TASK DETAILS – With the pictures left out, write every entry down exactly.

DATA SUPPLIED –

----

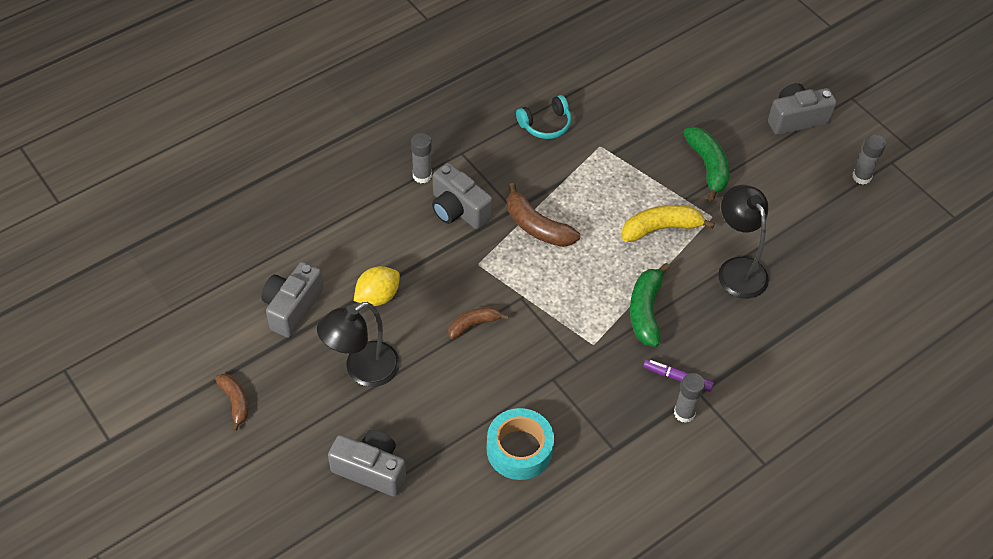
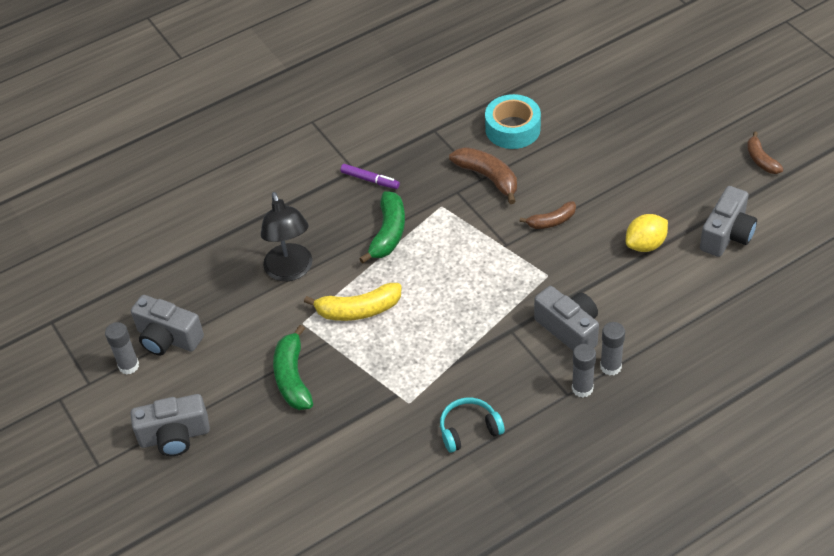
camera: 170 degrees left, 5 degrees down
(362, 370) = (652, 184): black lamp -> none
(371, 469) = (635, 115): grey camera -> grey camera (168, 338)
(537, 226) = (486, 311): brown banana -> brown banana (488, 178)
(684, 413) = (370, 155): grey glue stick -> grey glue stick (582, 388)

----

EXPECTED ANSWER –
camera: 170 degrees left, 5 degrees down
(362, 370) = (652, 184): black lamp -> none
(371, 469) = (635, 115): grey camera -> grey camera (168, 338)
(537, 226) = (486, 311): brown banana -> brown banana (488, 178)
(684, 413) = (370, 155): grey glue stick -> grey glue stick (582, 388)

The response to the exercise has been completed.